_What the task requires:_
Retype, word for word, every line of the records below starting at the one that contains "building: none -> [223,64,259,86]" and ending at the one that contains "building: none -> [695,333,786,428]"; include both of those lines and nothing more.

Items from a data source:
- - -
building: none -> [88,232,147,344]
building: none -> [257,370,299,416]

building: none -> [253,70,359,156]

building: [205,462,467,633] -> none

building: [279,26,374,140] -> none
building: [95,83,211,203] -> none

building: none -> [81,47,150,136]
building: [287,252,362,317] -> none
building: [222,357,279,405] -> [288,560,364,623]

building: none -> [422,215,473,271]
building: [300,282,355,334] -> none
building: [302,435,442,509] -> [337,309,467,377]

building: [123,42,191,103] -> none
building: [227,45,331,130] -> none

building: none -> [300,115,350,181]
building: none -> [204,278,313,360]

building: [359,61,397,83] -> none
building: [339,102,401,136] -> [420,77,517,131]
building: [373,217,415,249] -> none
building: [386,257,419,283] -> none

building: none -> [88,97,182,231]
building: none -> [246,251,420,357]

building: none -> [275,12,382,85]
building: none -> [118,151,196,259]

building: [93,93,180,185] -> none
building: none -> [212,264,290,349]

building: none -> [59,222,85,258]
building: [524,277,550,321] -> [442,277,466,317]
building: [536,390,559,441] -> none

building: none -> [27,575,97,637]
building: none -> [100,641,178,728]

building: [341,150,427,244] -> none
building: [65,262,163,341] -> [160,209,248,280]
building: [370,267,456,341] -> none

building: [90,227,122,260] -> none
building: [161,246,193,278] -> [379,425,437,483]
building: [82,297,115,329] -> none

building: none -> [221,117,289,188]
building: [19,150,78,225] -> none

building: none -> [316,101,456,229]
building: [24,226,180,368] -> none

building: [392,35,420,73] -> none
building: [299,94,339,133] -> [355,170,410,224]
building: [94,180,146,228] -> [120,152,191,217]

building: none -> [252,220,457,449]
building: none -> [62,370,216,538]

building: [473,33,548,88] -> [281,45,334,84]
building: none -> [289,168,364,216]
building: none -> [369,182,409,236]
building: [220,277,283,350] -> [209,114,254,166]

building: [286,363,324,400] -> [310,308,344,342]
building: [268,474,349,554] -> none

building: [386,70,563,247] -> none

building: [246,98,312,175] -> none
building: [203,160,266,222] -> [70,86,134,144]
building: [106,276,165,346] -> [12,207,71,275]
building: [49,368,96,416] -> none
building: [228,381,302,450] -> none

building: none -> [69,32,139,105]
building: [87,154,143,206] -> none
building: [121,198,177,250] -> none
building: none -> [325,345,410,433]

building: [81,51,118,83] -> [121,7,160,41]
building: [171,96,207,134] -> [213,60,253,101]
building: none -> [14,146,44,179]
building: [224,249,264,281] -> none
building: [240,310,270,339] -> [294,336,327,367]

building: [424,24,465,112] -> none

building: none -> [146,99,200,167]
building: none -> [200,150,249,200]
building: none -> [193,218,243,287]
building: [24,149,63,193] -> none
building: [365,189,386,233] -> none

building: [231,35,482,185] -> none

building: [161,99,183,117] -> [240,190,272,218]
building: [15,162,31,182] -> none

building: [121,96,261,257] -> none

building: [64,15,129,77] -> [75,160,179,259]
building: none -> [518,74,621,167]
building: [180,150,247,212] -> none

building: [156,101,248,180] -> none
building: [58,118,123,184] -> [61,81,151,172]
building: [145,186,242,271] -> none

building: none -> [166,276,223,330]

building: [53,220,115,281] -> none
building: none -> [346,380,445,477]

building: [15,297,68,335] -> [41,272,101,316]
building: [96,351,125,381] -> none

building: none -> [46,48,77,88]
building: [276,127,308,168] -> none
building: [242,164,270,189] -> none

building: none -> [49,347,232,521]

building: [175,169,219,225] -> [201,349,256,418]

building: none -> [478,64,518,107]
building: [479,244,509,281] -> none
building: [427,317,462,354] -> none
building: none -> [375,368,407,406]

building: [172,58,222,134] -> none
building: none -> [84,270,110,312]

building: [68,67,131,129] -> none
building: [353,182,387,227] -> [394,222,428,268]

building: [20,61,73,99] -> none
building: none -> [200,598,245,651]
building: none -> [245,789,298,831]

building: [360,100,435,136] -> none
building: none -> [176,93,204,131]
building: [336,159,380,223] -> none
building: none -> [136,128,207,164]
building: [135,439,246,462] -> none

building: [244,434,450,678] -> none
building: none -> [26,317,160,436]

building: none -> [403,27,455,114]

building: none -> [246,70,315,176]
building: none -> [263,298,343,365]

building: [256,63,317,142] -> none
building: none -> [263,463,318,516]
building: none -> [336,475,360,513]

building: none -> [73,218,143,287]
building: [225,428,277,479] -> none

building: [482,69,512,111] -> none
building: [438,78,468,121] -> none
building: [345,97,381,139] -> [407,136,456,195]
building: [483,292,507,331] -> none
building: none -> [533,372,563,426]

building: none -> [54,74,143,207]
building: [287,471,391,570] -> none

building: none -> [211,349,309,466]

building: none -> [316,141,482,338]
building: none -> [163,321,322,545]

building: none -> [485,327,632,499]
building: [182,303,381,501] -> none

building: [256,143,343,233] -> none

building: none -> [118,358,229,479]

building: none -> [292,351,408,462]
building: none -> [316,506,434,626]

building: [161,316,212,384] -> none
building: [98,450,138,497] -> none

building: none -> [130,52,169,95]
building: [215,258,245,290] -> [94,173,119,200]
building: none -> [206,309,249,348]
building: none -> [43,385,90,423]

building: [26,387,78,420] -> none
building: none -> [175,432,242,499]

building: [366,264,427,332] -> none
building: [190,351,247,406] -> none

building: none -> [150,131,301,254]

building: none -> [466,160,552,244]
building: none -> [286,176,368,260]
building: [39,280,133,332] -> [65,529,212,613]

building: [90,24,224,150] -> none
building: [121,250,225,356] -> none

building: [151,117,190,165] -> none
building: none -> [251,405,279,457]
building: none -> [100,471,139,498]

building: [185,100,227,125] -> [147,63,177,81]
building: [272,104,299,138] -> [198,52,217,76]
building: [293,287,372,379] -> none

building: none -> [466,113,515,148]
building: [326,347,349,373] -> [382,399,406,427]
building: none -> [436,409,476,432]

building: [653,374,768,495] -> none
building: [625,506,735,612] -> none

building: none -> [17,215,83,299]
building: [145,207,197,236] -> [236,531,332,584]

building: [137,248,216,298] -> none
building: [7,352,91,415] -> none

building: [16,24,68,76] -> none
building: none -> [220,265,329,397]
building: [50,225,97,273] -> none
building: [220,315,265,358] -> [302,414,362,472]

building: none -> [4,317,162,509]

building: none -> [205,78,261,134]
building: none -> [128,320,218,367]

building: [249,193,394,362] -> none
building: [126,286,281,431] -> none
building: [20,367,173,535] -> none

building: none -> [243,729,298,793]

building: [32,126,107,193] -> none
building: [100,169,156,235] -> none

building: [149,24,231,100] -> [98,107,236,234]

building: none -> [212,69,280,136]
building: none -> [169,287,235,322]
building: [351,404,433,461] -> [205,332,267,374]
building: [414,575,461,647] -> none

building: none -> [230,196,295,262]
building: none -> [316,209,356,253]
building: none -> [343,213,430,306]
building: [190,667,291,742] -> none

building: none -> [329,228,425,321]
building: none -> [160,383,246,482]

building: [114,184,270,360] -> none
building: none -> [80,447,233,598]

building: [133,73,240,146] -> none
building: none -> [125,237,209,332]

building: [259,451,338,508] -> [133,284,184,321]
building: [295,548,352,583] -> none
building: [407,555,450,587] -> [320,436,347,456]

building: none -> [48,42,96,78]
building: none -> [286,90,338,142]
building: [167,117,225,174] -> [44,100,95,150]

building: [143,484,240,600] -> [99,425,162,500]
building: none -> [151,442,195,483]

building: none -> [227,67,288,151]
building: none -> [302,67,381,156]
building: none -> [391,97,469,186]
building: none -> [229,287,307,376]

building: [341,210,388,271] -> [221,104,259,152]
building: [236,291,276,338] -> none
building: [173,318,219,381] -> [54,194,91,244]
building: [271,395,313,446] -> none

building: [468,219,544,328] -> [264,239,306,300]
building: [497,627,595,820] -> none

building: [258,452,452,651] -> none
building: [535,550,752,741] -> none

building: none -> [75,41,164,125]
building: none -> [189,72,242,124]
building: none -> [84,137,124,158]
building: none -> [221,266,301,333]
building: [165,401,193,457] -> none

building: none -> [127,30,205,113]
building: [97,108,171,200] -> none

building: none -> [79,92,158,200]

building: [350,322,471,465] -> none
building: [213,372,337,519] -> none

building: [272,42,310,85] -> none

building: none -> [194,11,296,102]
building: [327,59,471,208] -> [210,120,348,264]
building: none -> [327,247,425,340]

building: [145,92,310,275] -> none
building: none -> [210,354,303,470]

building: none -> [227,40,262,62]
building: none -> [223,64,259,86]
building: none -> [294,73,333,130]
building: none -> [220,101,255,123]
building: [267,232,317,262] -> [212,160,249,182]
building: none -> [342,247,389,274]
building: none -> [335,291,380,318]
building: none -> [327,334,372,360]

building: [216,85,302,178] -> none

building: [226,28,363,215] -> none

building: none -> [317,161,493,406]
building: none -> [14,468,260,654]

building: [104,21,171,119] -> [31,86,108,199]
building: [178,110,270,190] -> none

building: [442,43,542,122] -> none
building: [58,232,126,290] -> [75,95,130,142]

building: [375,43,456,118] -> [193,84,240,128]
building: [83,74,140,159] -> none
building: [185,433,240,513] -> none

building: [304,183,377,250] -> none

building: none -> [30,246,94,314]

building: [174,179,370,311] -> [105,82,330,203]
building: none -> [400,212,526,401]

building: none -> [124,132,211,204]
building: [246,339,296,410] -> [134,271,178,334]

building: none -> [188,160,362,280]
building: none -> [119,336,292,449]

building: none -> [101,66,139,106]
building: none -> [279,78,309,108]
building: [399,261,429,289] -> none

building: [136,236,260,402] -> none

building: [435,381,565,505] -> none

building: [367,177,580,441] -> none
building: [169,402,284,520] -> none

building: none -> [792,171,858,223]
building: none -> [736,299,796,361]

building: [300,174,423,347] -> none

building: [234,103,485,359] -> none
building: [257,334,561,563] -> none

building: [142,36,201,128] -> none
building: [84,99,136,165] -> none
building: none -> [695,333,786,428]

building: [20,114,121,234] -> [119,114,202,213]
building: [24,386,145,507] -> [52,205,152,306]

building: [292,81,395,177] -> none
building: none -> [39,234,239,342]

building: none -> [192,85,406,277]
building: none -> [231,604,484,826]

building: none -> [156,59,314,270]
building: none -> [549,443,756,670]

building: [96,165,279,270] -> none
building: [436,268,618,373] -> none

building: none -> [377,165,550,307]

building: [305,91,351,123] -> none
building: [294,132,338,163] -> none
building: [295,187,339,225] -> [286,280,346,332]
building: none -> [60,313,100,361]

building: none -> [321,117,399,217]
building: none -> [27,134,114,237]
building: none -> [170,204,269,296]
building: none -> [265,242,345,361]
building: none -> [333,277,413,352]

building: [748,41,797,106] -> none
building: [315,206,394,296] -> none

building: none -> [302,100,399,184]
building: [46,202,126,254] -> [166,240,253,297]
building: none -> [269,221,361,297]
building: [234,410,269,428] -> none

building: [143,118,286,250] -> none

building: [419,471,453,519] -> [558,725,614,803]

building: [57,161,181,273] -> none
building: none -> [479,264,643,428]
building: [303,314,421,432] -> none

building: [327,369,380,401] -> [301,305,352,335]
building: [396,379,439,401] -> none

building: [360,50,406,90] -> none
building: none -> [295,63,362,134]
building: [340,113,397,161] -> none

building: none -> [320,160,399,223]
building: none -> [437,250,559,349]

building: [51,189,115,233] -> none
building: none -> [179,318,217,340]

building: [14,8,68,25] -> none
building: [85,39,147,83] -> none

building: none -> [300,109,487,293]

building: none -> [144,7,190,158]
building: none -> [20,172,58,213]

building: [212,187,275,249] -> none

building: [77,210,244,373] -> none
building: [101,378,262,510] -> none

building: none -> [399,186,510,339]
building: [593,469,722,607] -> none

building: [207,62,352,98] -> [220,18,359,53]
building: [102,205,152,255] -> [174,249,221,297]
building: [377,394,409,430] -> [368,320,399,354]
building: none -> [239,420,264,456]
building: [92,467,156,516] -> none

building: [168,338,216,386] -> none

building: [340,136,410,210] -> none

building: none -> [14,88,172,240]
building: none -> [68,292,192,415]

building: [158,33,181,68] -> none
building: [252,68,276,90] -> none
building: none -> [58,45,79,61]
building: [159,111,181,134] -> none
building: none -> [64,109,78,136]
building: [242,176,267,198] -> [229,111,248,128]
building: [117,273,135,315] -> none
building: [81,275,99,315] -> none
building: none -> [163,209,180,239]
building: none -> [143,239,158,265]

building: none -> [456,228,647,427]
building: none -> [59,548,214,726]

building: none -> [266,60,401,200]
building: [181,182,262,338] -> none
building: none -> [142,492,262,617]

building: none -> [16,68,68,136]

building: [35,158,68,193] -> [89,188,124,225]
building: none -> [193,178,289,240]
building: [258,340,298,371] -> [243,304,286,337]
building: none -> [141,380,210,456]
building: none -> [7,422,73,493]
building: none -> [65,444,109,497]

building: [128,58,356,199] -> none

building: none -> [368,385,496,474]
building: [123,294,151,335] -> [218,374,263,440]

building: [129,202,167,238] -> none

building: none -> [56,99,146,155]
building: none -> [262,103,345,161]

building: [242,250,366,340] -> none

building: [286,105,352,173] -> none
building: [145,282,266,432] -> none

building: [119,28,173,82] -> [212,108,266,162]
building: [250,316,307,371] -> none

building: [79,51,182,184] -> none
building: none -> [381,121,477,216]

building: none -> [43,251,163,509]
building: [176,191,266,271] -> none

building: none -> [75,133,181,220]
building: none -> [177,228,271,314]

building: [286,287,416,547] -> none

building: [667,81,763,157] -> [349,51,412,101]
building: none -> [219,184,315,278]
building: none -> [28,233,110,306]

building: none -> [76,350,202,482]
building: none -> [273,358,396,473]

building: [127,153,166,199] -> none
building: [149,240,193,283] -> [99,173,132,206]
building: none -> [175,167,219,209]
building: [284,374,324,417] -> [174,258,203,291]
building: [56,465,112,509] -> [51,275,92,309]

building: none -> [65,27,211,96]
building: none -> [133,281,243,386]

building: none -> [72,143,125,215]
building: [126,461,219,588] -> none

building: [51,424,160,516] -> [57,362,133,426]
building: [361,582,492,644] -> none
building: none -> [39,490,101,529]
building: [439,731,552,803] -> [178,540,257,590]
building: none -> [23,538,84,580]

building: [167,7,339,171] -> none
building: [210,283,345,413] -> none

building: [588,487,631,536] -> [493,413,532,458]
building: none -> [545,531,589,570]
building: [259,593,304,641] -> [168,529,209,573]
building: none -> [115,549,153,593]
- - -
_Exercise solution:_
building: none -> [223,64,259,86]
building: none -> [294,73,333,130]
building: none -> [220,101,255,123]
building: [267,232,317,262] -> [212,160,249,182]
building: none -> [342,247,389,274]
building: none -> [335,291,380,318]
building: none -> [327,334,372,360]

building: [216,85,302,178] -> none

building: [226,28,363,215] -> none

building: none -> [317,161,493,406]
building: none -> [14,468,260,654]

building: [104,21,171,119] -> [31,86,108,199]
building: [178,110,270,190] -> none

building: [442,43,542,122] -> none
building: [58,232,126,290] -> [75,95,130,142]

building: [375,43,456,118] -> [193,84,240,128]
building: [83,74,140,159] -> none
building: [185,433,240,513] -> none

building: [304,183,377,250] -> none

building: none -> [30,246,94,314]

building: [174,179,370,311] -> [105,82,330,203]
building: none -> [400,212,526,401]

building: none -> [124,132,211,204]
building: [246,339,296,410] -> [134,271,178,334]

building: none -> [188,160,362,280]
building: none -> [119,336,292,449]

building: none -> [101,66,139,106]
building: none -> [279,78,309,108]
building: [399,261,429,289] -> none

building: [136,236,260,402] -> none

building: [435,381,565,505] -> none

building: [367,177,580,441] -> none
building: [169,402,284,520] -> none

building: none -> [792,171,858,223]
building: none -> [736,299,796,361]

building: [300,174,423,347] -> none

building: [234,103,485,359] -> none
building: [257,334,561,563] -> none

building: [142,36,201,128] -> none
building: [84,99,136,165] -> none
building: none -> [695,333,786,428]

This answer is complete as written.